EXERCISE GOAL: After locating the line with "none -> purple brick D1:F1 level 1" in the entries below, output it and each following line up to and including the line with "tan round brick", exactly and without pictures.

*** Block opens ***

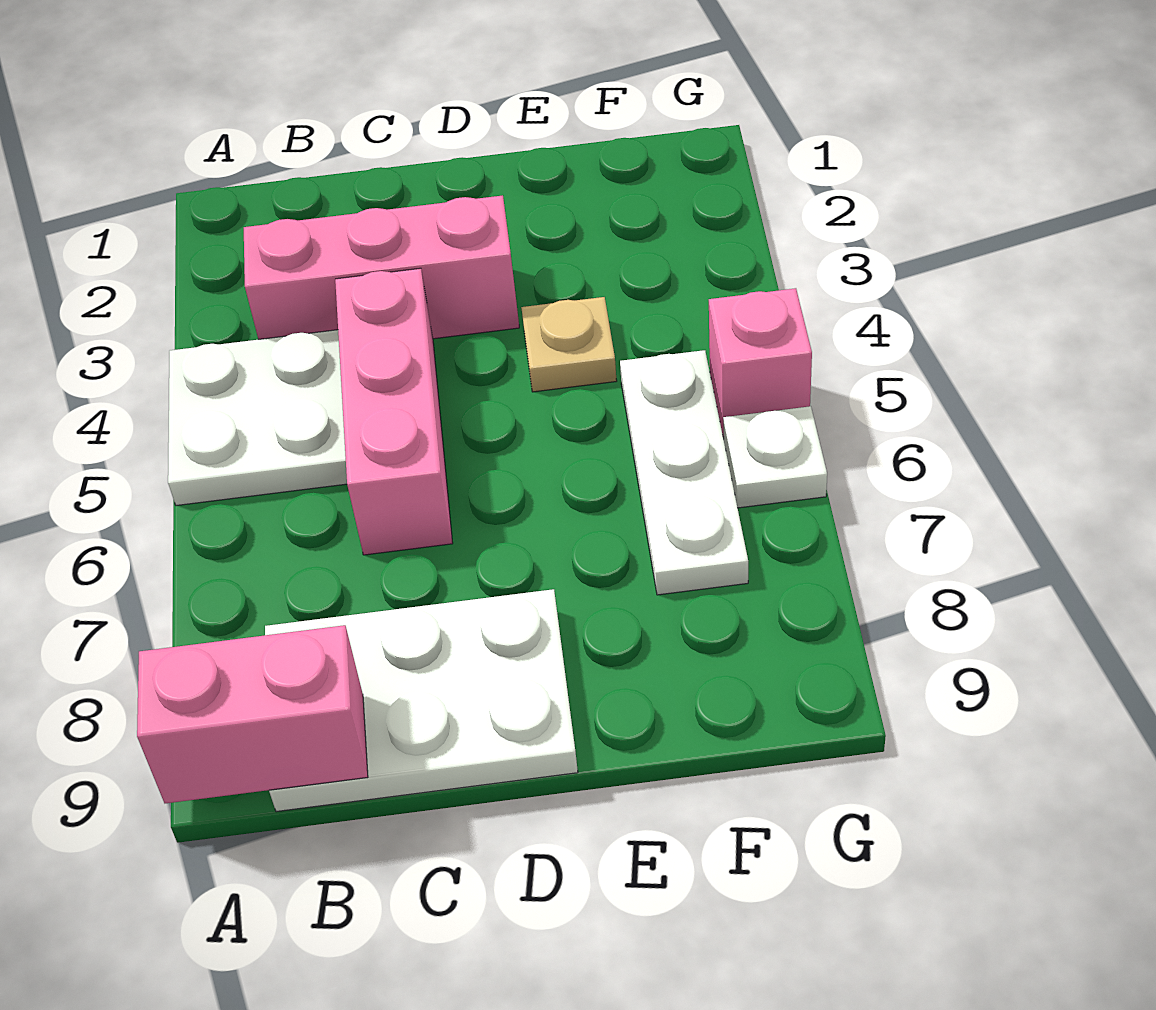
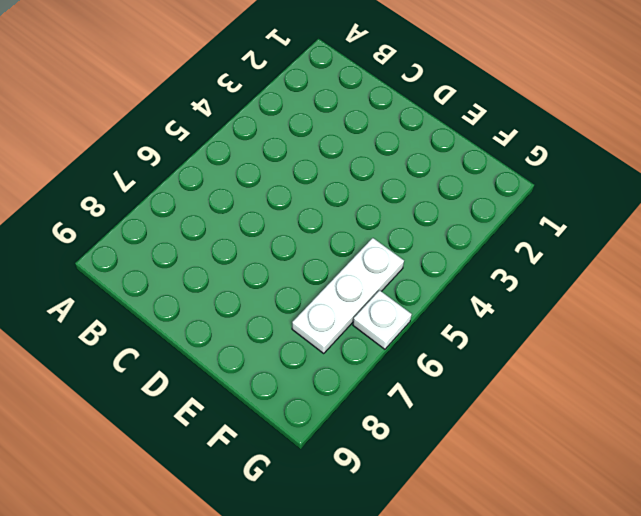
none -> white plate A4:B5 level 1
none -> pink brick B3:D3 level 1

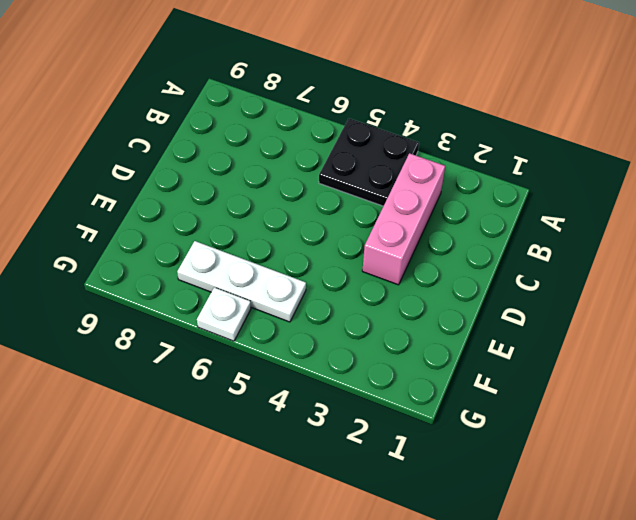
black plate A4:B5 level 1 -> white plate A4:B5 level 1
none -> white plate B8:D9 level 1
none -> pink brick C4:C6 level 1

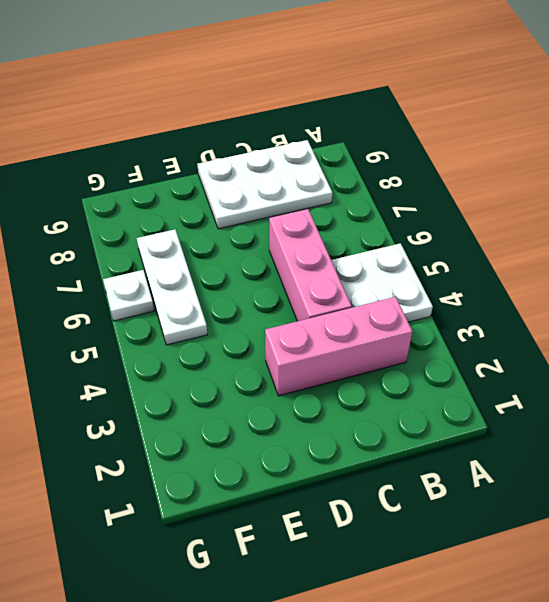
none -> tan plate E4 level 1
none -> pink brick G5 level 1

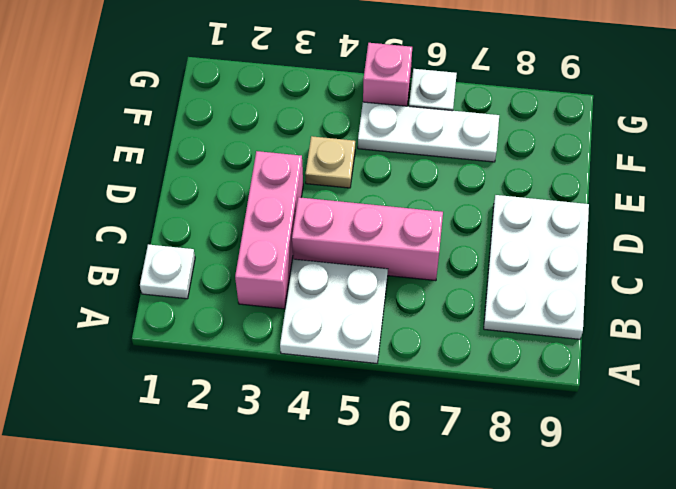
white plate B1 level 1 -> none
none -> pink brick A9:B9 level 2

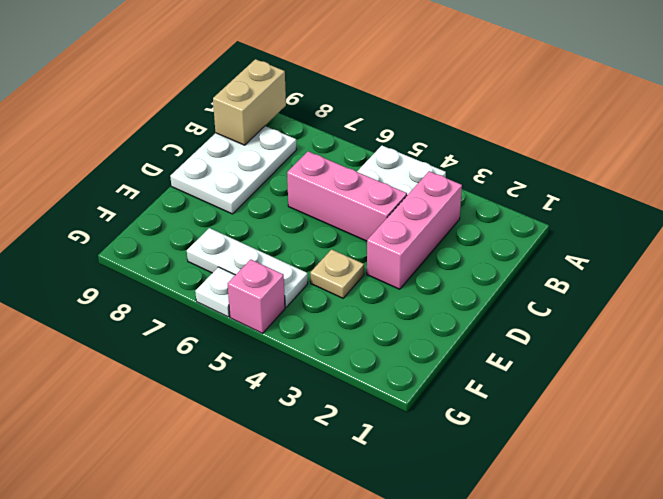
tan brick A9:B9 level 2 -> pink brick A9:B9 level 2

*** Block closes ***
*** Block opens ***

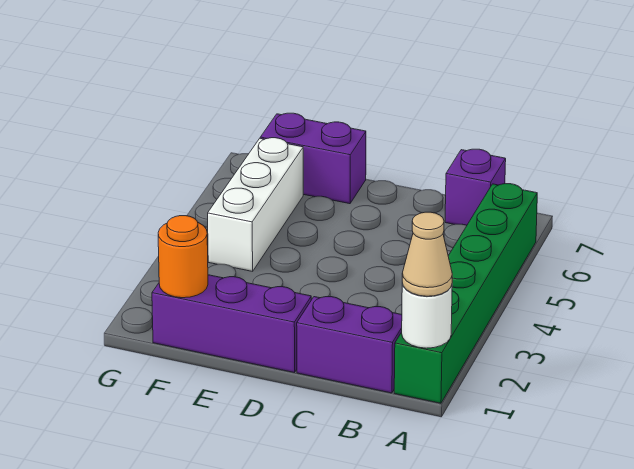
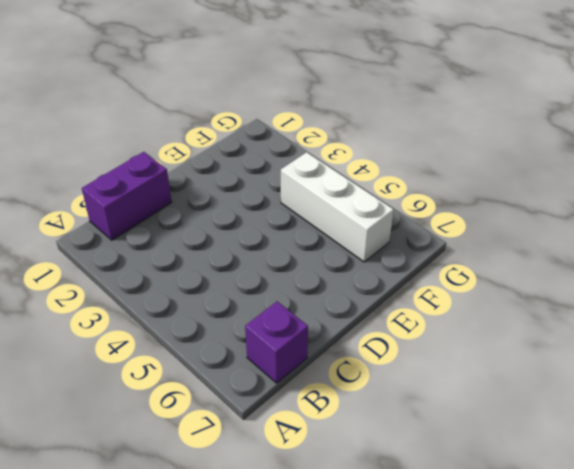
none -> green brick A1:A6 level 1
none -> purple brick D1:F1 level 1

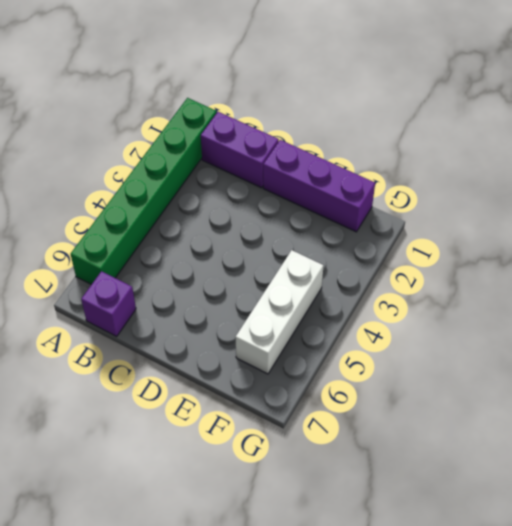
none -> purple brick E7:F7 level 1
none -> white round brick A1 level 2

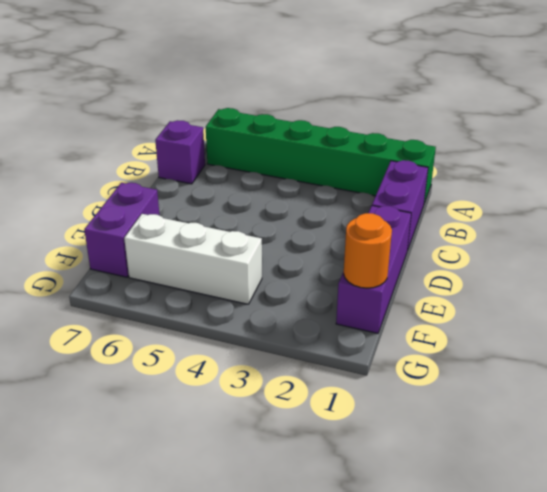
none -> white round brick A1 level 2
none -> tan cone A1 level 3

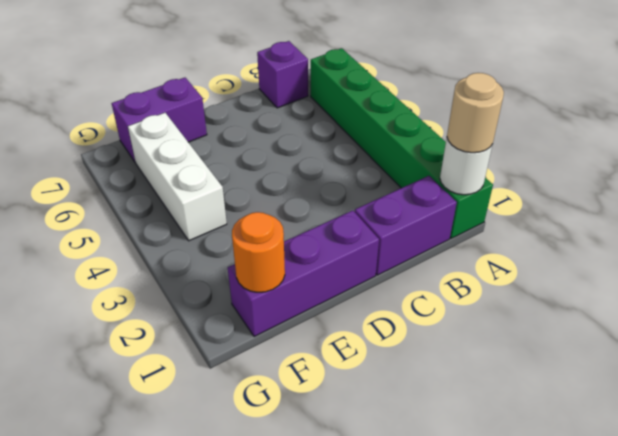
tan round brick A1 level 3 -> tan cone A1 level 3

*** Block closes ***

TASK RESPONSE:
none -> purple brick D1:F1 level 1

none -> purple brick E7:F7 level 1
none -> white round brick A1 level 2

none -> white round brick A1 level 2
none -> tan cone A1 level 3

tan round brick A1 level 3 -> tan cone A1 level 3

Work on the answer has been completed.